WHAT YOU ARE ASKED TO DO: Starting at the line that has "purple pentagon: (124, 156)" and stopping after the line that has "green semicircle: (28, 227)", reproduce the listing below exactly; omit everything else.
═════ DATA FOR PROCESSING ═════
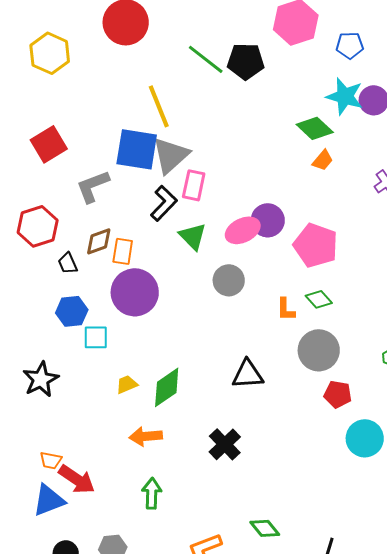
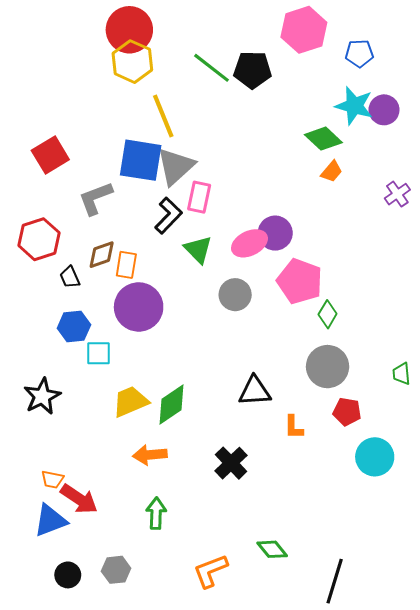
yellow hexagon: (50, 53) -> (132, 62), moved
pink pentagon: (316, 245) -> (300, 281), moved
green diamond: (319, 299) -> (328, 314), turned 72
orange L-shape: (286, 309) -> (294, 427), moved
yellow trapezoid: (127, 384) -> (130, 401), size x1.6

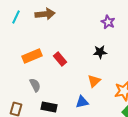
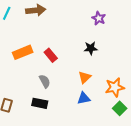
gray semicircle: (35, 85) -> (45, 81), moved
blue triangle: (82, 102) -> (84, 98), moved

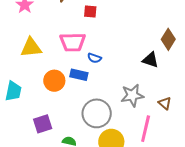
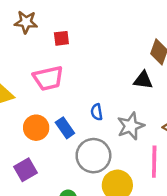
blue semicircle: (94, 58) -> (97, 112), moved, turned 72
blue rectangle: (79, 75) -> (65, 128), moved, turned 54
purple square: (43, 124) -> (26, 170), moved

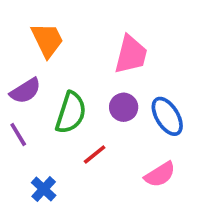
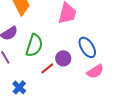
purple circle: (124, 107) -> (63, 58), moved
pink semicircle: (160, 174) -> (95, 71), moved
═════
═════ DATA FOR PROCESSING ═════
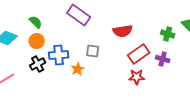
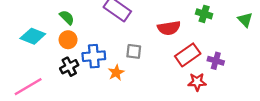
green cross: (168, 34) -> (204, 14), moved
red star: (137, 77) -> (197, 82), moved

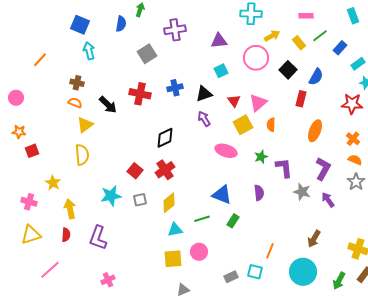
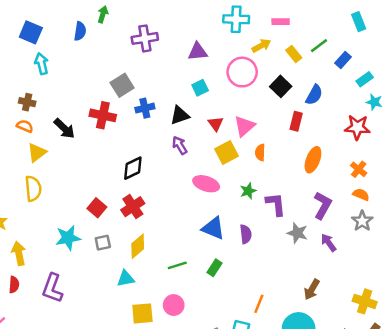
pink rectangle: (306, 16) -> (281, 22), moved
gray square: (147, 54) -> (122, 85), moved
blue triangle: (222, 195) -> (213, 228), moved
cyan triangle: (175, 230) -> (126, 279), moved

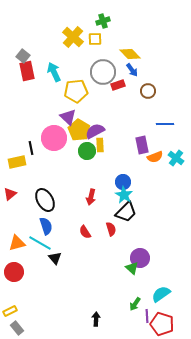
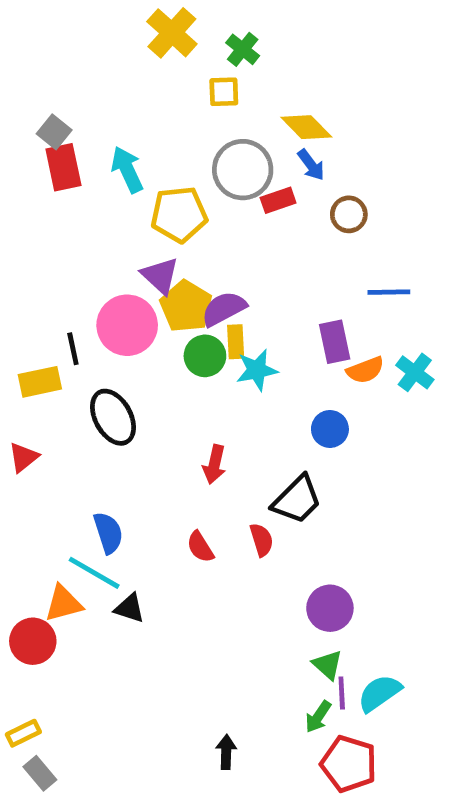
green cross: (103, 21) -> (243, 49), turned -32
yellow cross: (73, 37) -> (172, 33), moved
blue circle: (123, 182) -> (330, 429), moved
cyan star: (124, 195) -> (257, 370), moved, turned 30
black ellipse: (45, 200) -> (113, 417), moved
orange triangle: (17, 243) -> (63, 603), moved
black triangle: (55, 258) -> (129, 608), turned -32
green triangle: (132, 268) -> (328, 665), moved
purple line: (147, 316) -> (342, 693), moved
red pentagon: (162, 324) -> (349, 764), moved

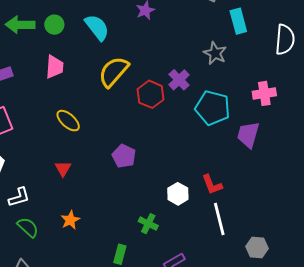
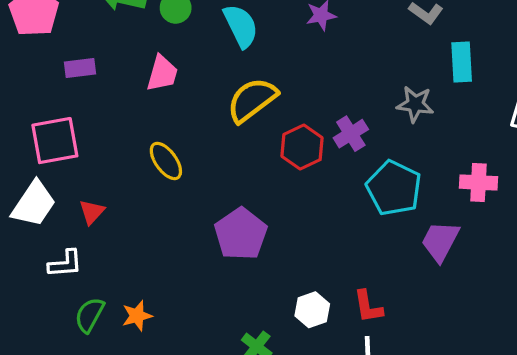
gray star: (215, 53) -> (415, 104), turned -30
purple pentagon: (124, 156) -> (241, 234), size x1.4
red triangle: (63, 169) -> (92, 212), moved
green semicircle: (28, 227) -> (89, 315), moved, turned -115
═════
WRITTEN SOLUTION:
purple pentagon: (124, 156) -> (241, 234), size x1.4
red triangle: (63, 169) -> (92, 212), moved
green semicircle: (28, 227) -> (89, 315), moved, turned -115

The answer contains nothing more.